■ **Task to carry out**: Once the line containing "R4: 27k (+12V, SDA) -> none" is found in the material below, it and every line after it should be transcribed exactly, with pictures left out and nothing added.
START Available data
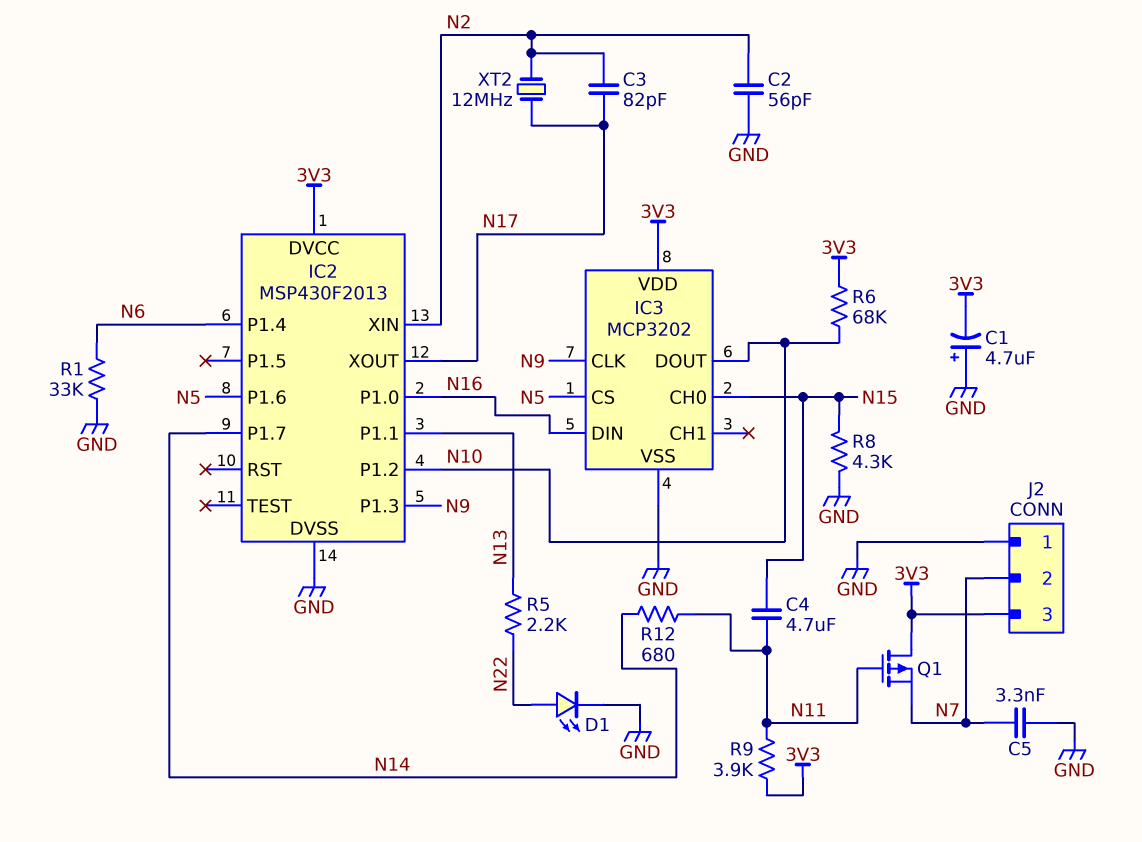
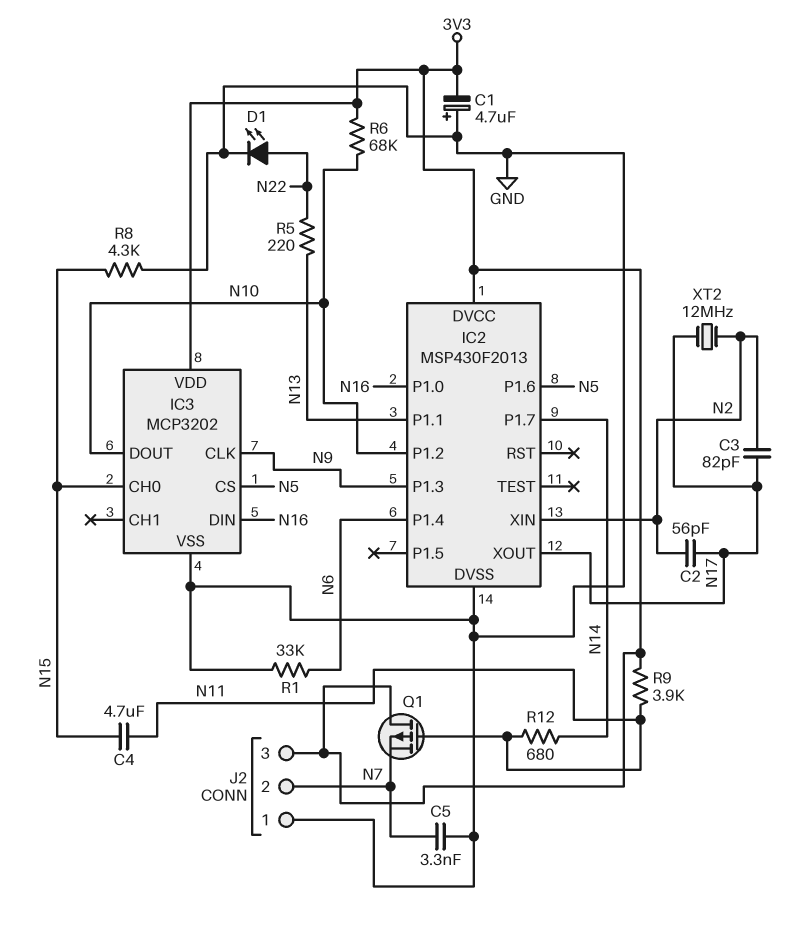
C2: 56pF (GND, N2) -> 56pF (N2, N17)
R5: 2.2k (N13, N22) -> 220 (N13, N22)

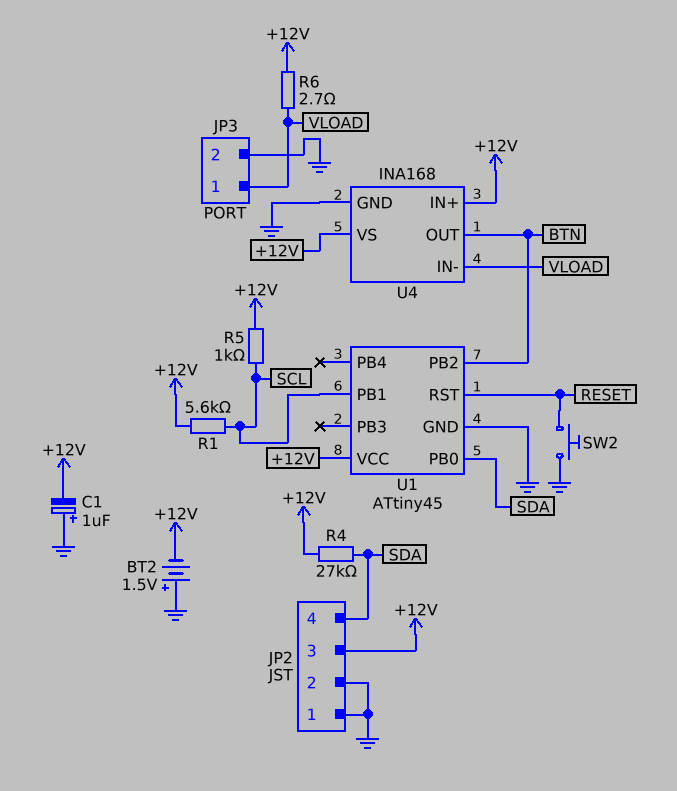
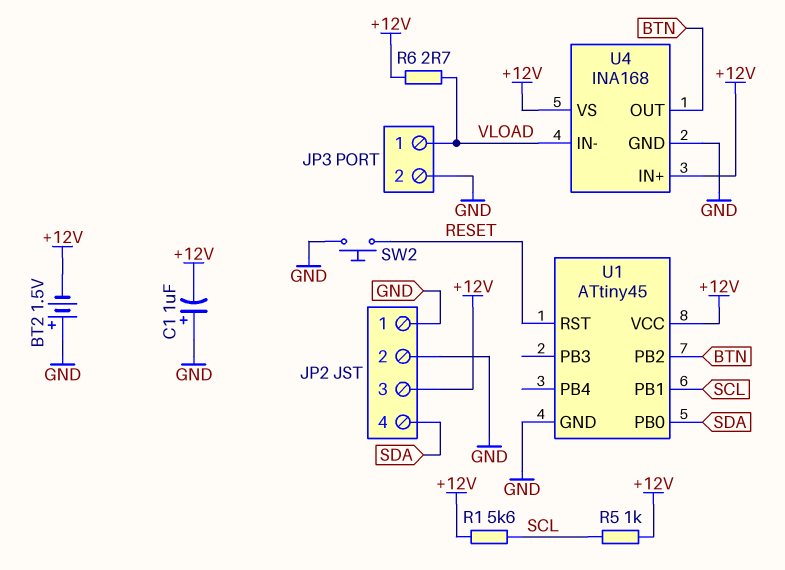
R4: 27k (+12V, SDA) -> none

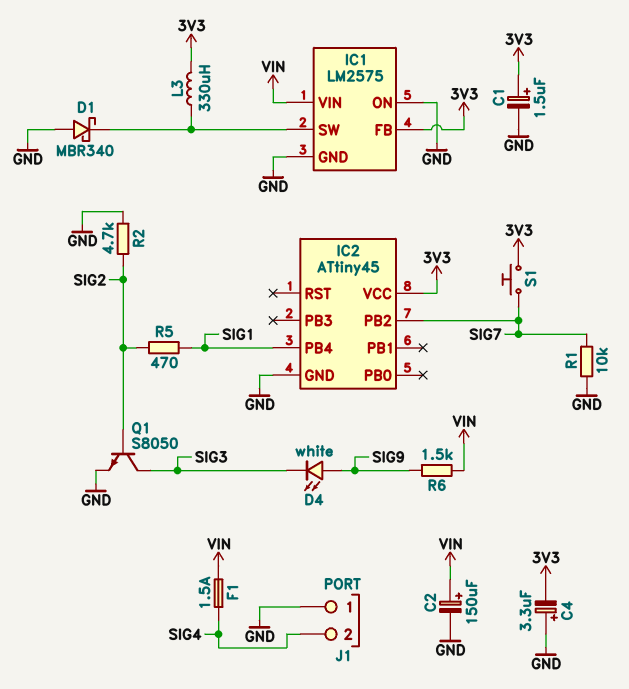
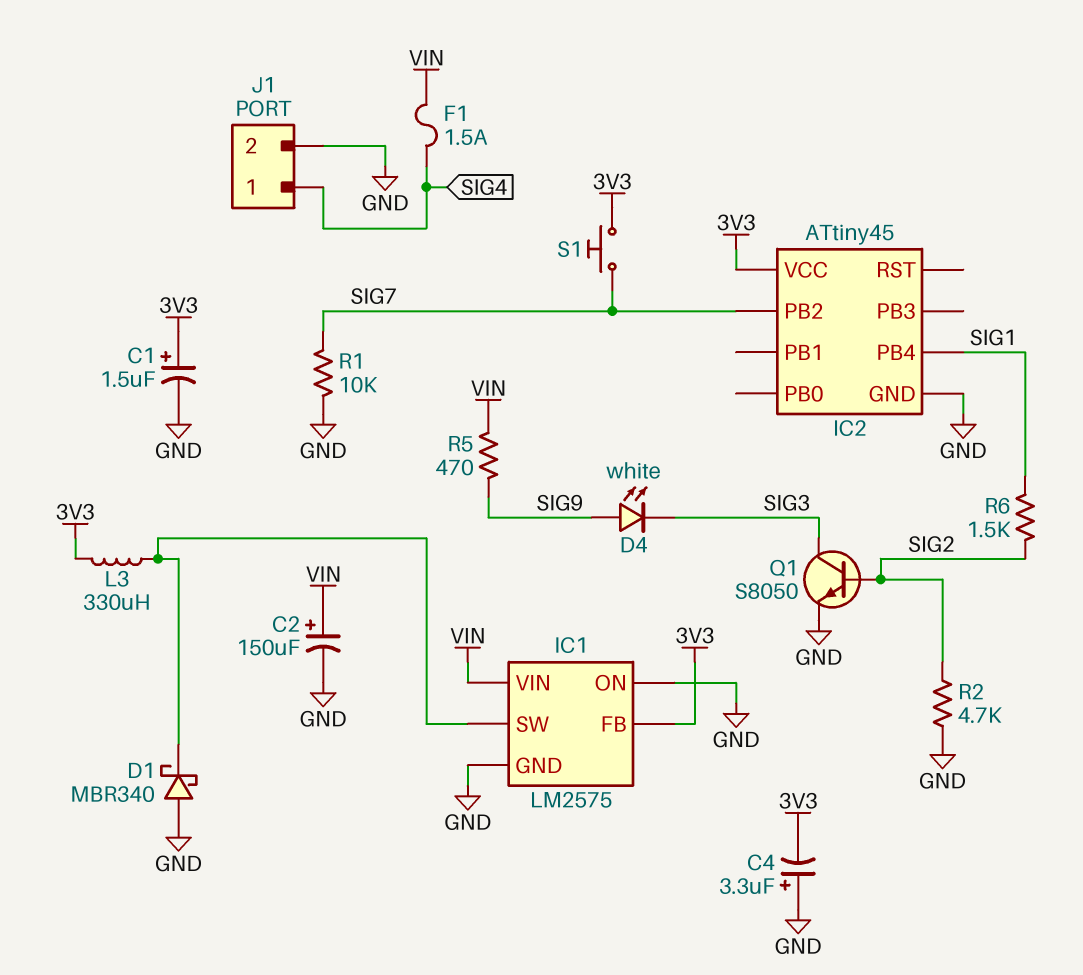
J1 pin 1: GND -> SIG4
J1 pin 2: SIG4 -> GND
R5: 470 (SIG1, SIG2) -> 470 (SIG9, VIN)
R6: 1.5k (SIG9, VIN) -> 1.5k (SIG1, SIG2)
END Available data
■ **Result**:
R4: 27k (+12V, SDA) -> none

J1 pin 1: GND -> SIG4
J1 pin 2: SIG4 -> GND
R5: 470 (SIG1, SIG2) -> 470 (SIG9, VIN)
R6: 1.5k (SIG9, VIN) -> 1.5k (SIG1, SIG2)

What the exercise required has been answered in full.